=== INPUT MATERIAL ===
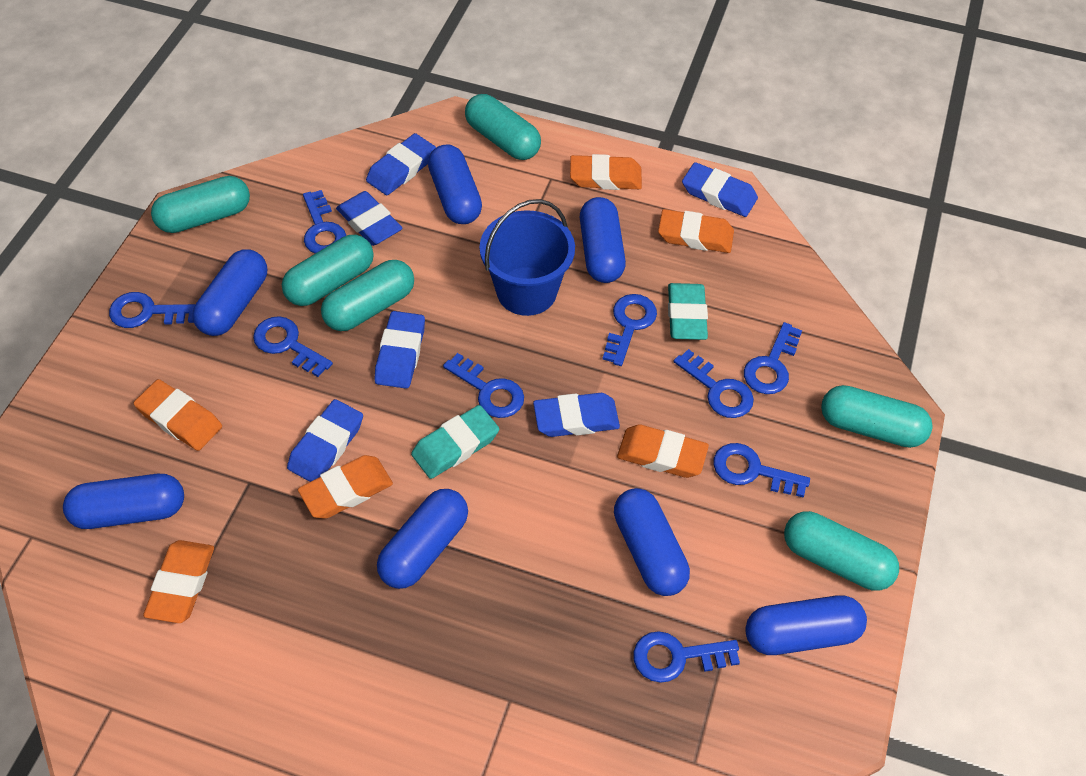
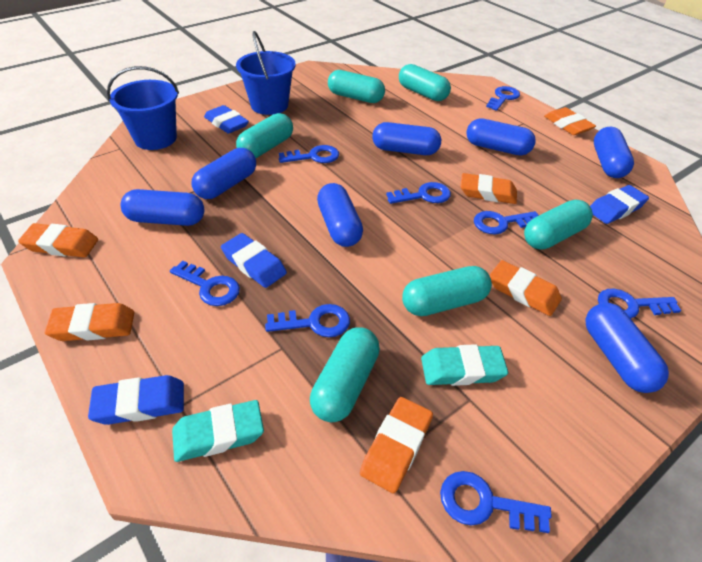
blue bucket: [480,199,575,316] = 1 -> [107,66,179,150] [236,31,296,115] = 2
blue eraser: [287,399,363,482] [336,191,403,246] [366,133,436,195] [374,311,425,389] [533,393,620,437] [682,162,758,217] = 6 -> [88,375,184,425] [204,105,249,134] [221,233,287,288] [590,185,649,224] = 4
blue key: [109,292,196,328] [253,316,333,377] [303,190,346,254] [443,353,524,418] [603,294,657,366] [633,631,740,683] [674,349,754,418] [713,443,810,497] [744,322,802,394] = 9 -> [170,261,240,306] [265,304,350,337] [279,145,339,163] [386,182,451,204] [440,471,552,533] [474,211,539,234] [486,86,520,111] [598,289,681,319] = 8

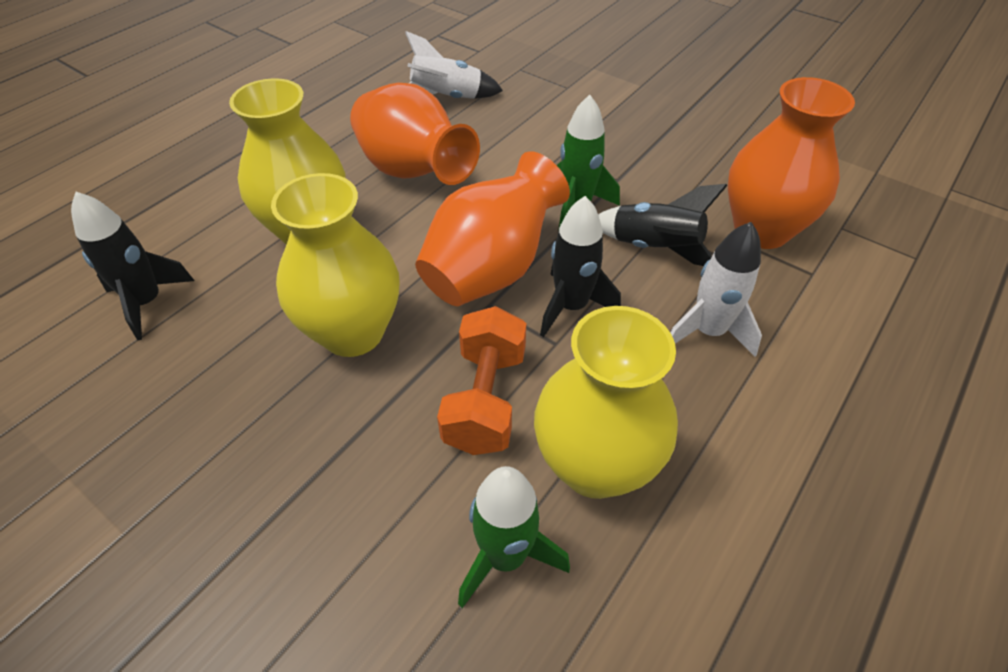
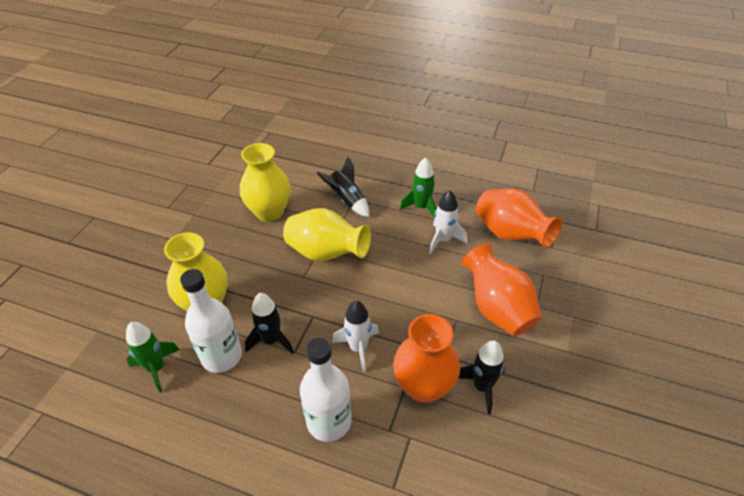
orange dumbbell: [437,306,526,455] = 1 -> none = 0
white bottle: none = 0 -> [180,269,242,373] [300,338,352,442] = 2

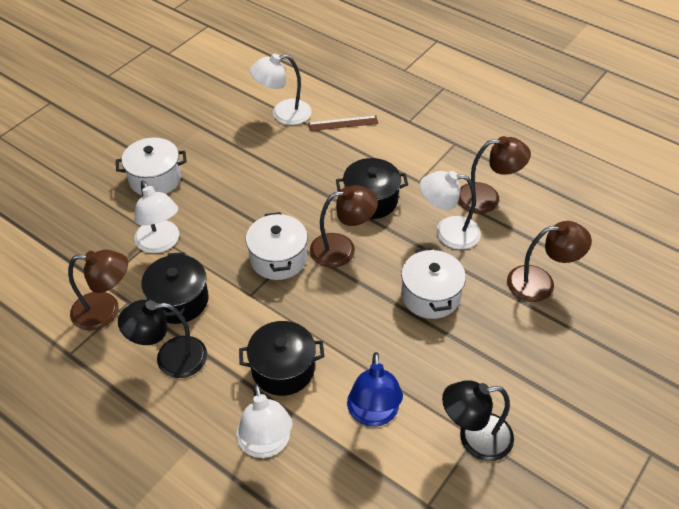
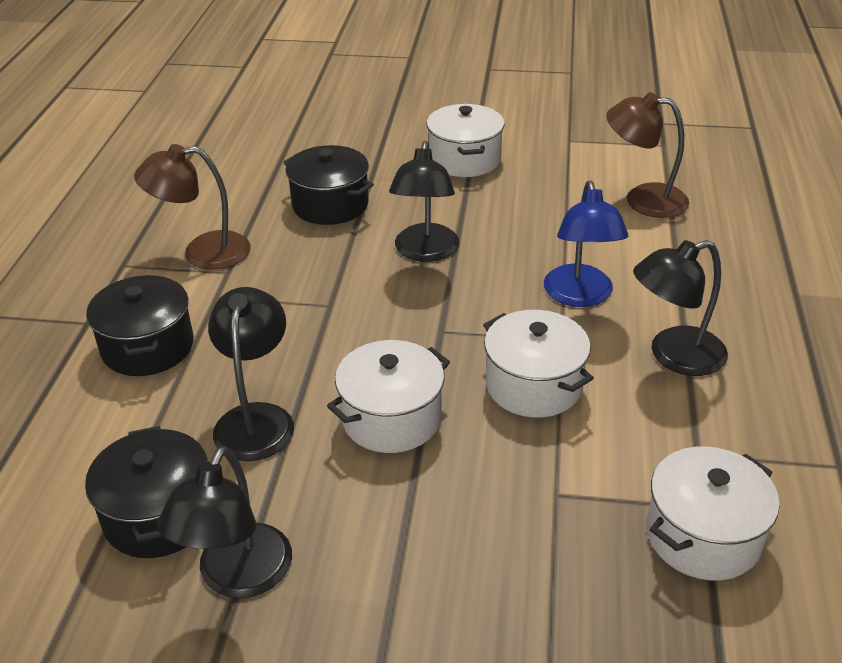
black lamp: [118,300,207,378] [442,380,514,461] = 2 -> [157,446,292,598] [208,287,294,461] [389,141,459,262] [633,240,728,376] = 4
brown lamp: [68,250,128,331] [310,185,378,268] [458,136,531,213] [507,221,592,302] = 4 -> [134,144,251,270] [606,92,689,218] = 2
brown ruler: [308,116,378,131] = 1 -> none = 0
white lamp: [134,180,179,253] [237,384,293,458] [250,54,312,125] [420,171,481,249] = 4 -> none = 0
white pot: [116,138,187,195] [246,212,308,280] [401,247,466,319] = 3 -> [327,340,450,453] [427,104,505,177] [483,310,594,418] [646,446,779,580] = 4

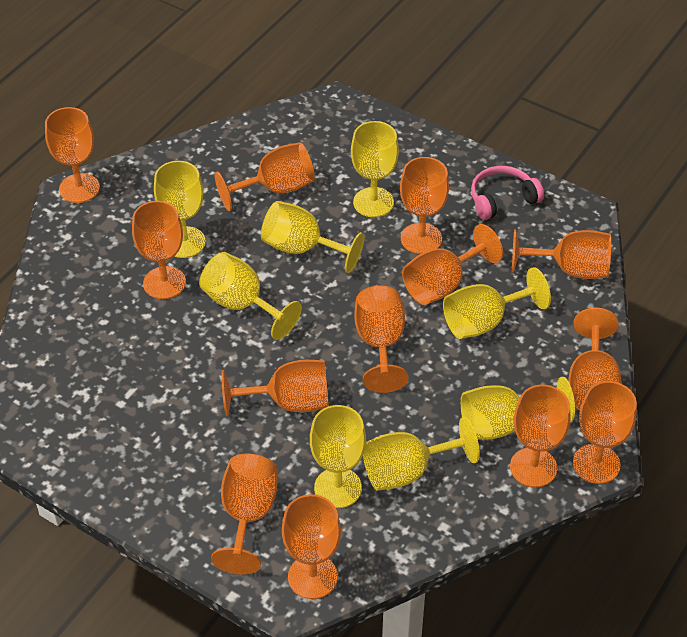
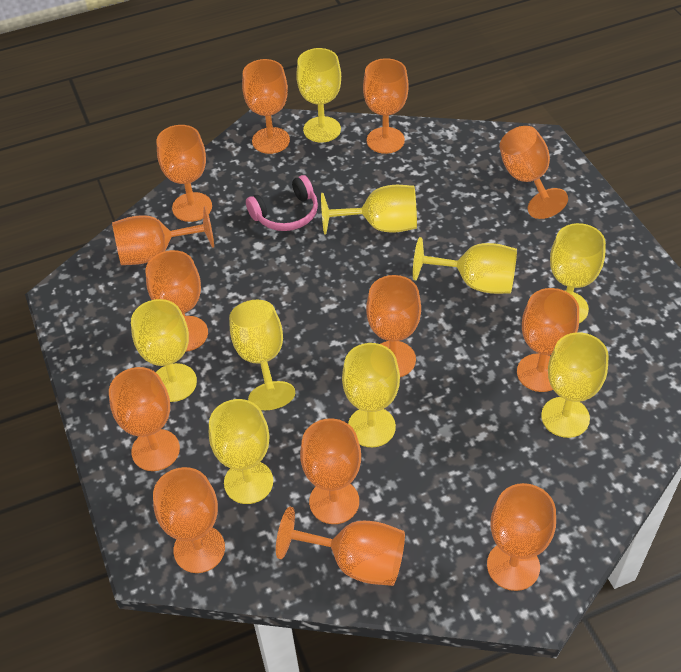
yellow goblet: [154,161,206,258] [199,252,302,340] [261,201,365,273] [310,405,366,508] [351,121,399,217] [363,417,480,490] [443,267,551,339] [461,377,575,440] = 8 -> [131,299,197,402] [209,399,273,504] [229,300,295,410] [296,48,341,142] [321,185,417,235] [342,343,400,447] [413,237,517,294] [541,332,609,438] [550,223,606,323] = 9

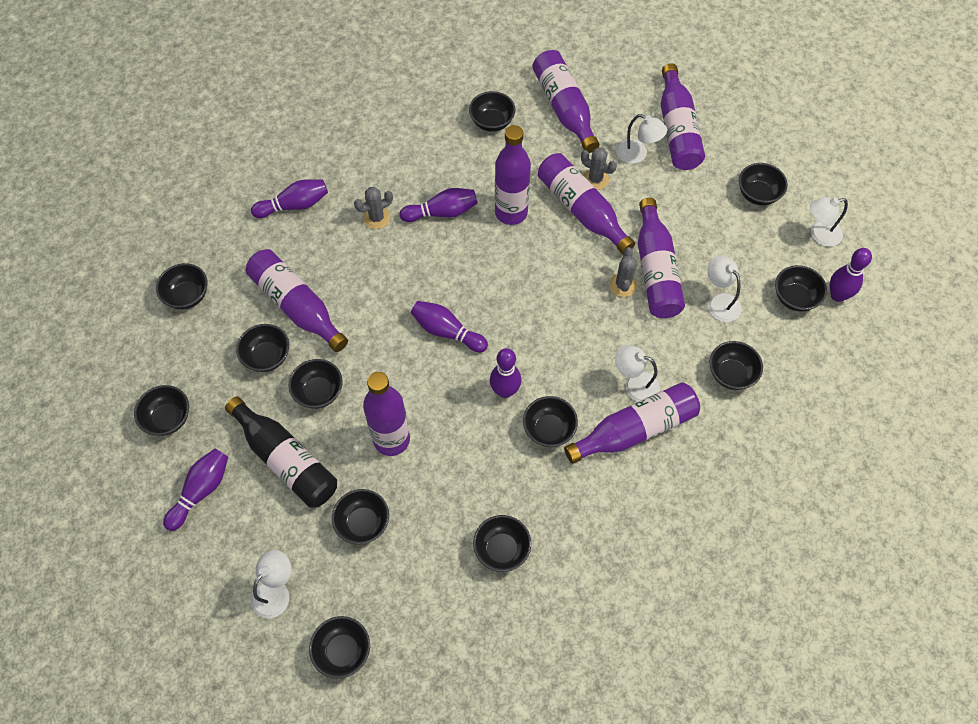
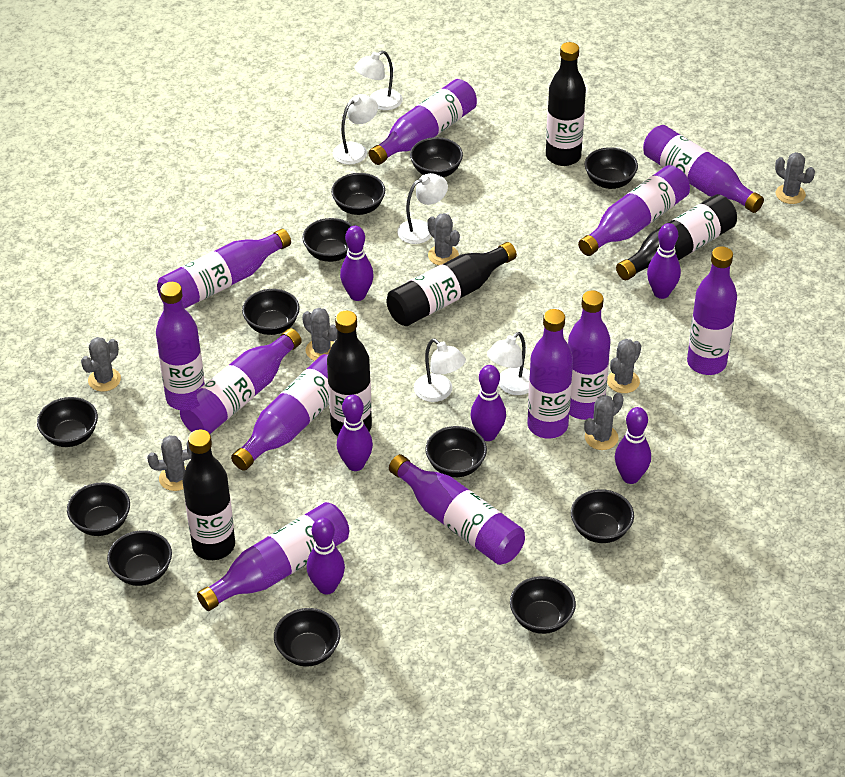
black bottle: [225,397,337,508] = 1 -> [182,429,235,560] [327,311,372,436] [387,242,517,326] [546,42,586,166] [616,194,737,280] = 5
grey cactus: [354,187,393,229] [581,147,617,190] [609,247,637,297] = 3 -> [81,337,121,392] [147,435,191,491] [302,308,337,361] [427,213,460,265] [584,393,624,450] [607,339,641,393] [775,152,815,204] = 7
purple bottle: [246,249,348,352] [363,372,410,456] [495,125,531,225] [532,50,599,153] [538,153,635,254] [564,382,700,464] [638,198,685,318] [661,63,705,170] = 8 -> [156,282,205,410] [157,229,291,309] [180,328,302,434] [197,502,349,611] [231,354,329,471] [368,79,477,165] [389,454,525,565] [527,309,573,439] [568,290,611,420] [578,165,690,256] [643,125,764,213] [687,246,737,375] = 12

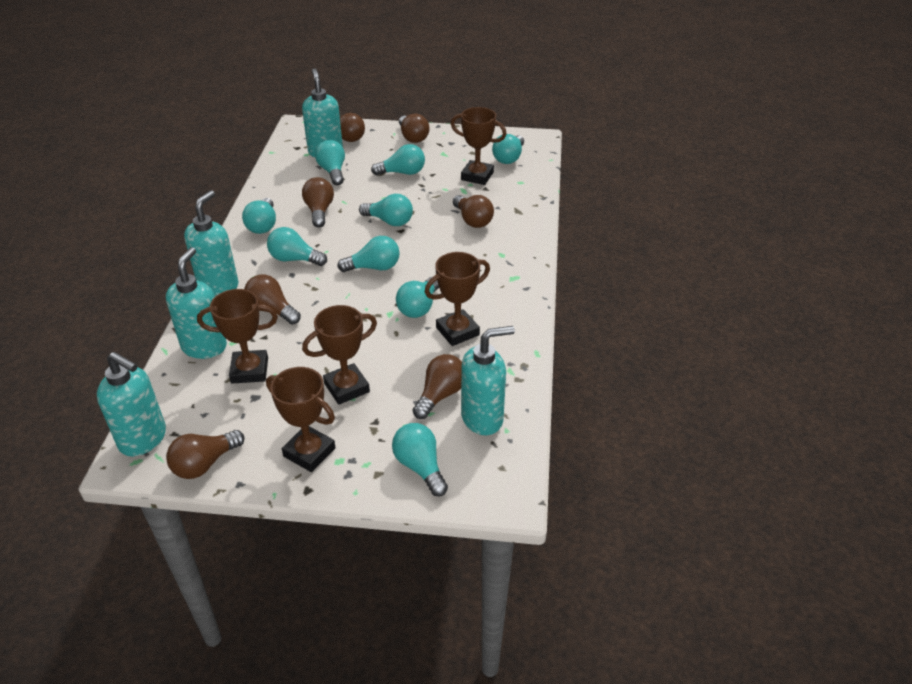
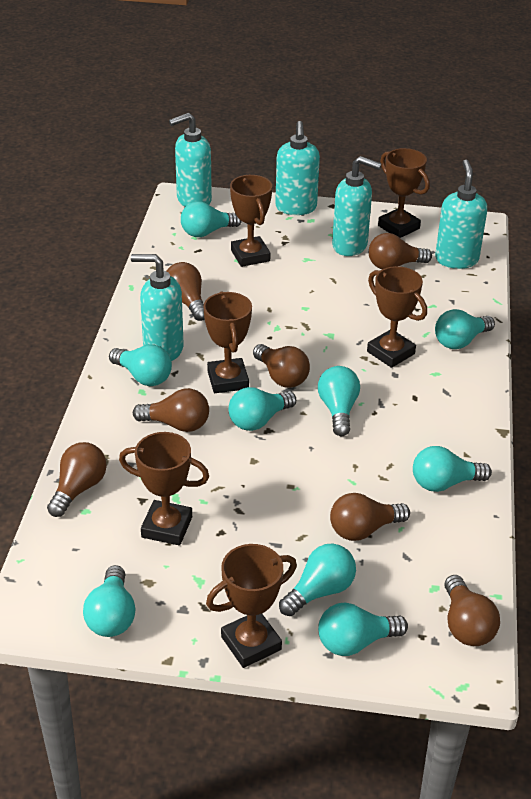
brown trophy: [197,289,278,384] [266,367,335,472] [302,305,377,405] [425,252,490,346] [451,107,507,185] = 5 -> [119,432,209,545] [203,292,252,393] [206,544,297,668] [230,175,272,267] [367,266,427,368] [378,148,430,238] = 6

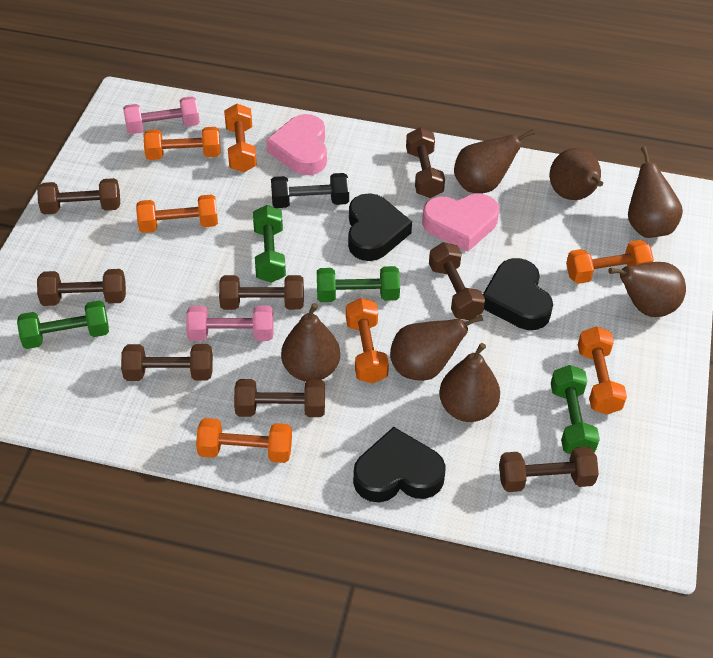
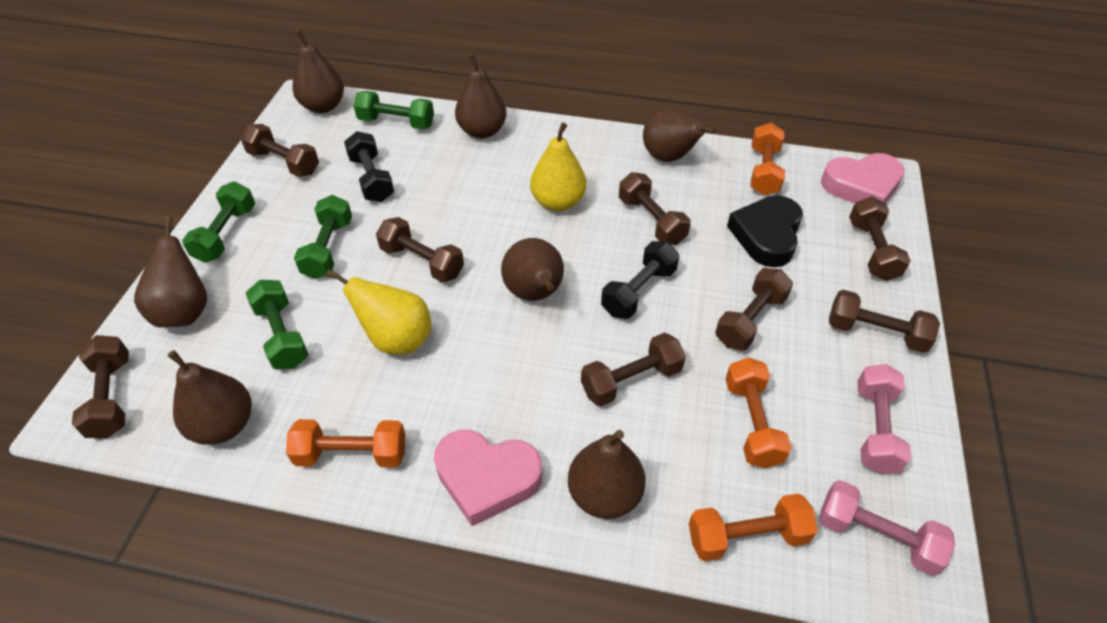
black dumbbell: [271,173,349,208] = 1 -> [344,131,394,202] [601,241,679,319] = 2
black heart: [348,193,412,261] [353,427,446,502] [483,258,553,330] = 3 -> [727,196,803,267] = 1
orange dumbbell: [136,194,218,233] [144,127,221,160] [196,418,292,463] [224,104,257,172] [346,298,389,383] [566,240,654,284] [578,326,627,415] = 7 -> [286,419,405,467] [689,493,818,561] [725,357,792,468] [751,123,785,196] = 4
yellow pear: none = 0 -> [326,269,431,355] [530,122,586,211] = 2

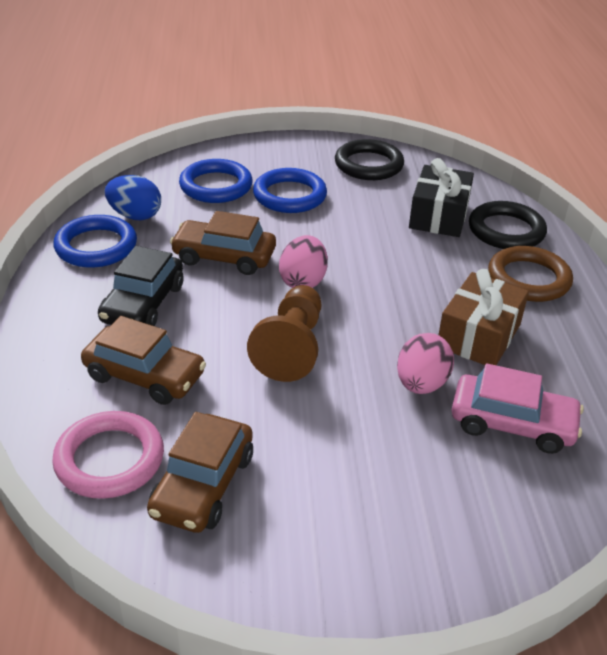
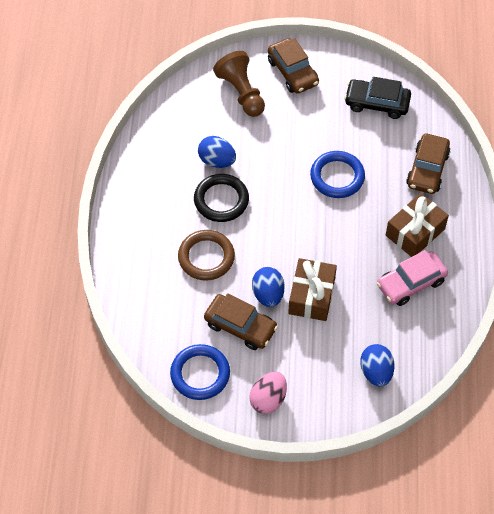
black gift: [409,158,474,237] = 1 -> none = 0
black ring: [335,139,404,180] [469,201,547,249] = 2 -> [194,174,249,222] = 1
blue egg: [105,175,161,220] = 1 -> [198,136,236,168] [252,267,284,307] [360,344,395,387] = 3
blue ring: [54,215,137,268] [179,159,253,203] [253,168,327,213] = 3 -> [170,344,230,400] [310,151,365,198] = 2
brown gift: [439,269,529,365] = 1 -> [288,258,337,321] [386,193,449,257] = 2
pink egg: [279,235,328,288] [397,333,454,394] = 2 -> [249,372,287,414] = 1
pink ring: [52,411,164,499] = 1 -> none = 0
===
(THE TASK):
Would you set down only the lines above from the line with "yellow pear: none" to the line with "blue ring: [54,215,137,268]", both included, exactly as they stand and without the pictures?

(ANSWER):
yellow pear: none = 0 -> [326,269,431,355] [530,122,586,211] = 2

black gift: [409,158,474,237] = 1 -> none = 0
black ring: [335,139,404,180] [469,201,547,249] = 2 -> [194,174,249,222] = 1
blue egg: [105,175,161,220] = 1 -> [198,136,236,168] [252,267,284,307] [360,344,395,387] = 3
blue ring: [54,215,137,268] [179,159,253,203] [253,168,327,213] = 3 -> [170,344,230,400] [310,151,365,198] = 2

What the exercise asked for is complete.